== WHAT YOU NEED TO DO ==
Line by line, copy the records below exactly and leave the pictures out.

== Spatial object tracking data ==
*** Block opens ***

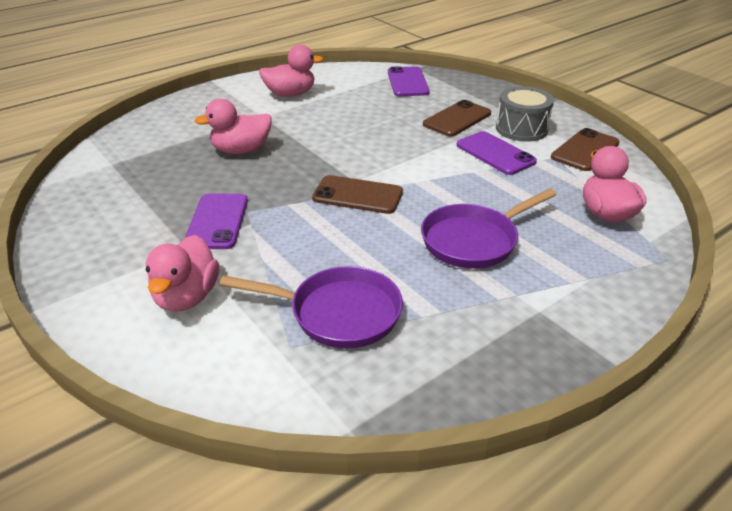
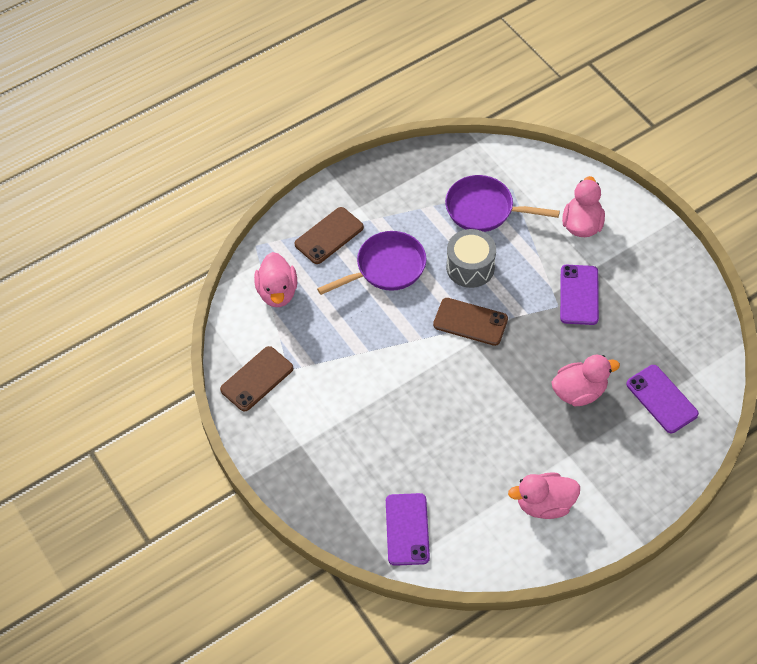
camera: 175 degrees left, 20 degrees up
brown phone [423,100,491,136] -> brown phone moved to [295,207,364,264]
purple phone [457,131,537,175] -> purple phone moved to [626,365,699,433]
grey drum [496,86,554,142] -> grey drum moved to [446,229,496,288]

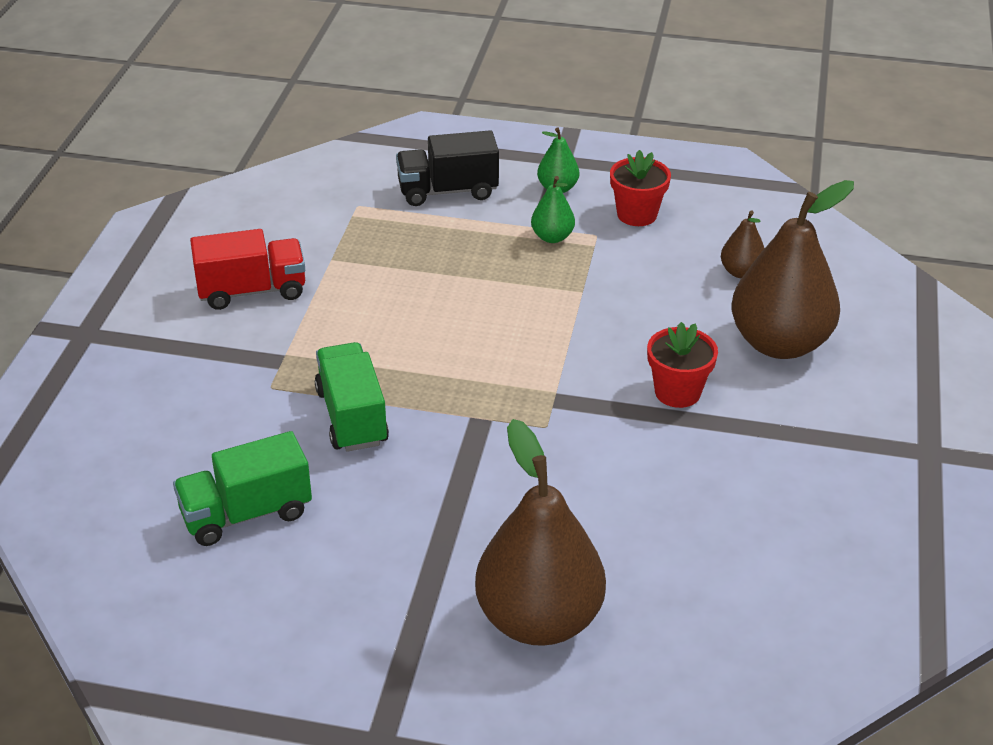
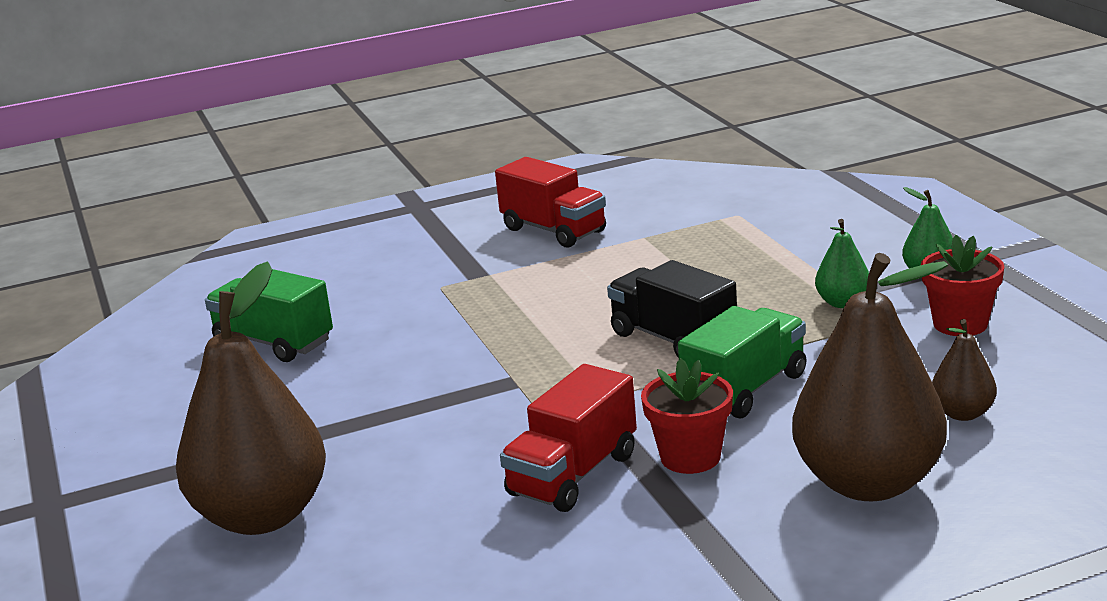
camera: 60 degrees right, 15 degrees down
green truck [315,342,389,452] -> green truck moved to [678,306,806,419]
black truck [396,130,499,206] -> black truck moved to [607,260,737,358]
none -> red truck [500,364,637,512]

*** Block closes ***

== ANSWER TO THIS PROBLEM ==
camera: 175 degrees left, 20 degrees up
brown phone [423,100,491,136] -> brown phone moved to [295,207,364,264]
purple phone [457,131,537,175] -> purple phone moved to [626,365,699,433]
grey drum [496,86,554,142] -> grey drum moved to [446,229,496,288]

camera: 60 degrees right, 15 degrees down
green truck [315,342,389,452] -> green truck moved to [678,306,806,419]
black truck [396,130,499,206] -> black truck moved to [607,260,737,358]
none -> red truck [500,364,637,512]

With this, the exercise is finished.